**What to do**. The answer must consist solely of the lines from the one containing "233 422 79 83" to the end of the entries below, repeated exactly.

**Material shown**.
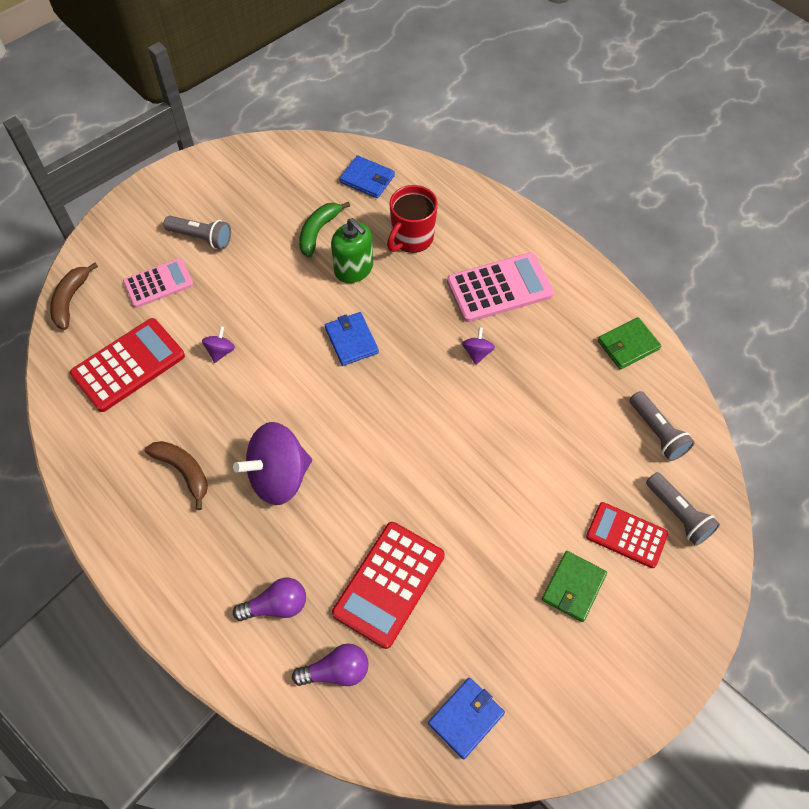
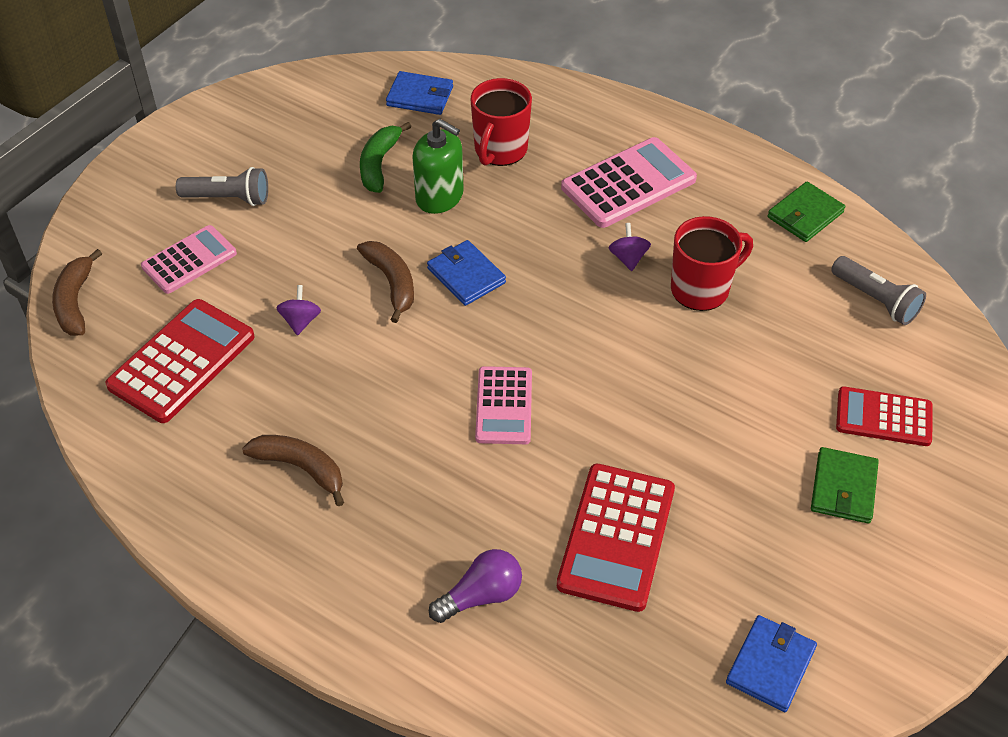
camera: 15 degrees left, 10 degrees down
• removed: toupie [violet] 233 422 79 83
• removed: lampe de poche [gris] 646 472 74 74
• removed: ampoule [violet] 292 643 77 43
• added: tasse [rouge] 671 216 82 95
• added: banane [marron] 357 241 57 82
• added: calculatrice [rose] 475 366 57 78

**Answer to the problem**.
• removed: toupie [violet] 233 422 79 83
• removed: lampe de poche [gris] 646 472 74 74
• removed: ampoule [violet] 292 643 77 43
• added: tasse [rouge] 671 216 82 95
• added: banane [marron] 357 241 57 82
• added: calculatrice [rose] 475 366 57 78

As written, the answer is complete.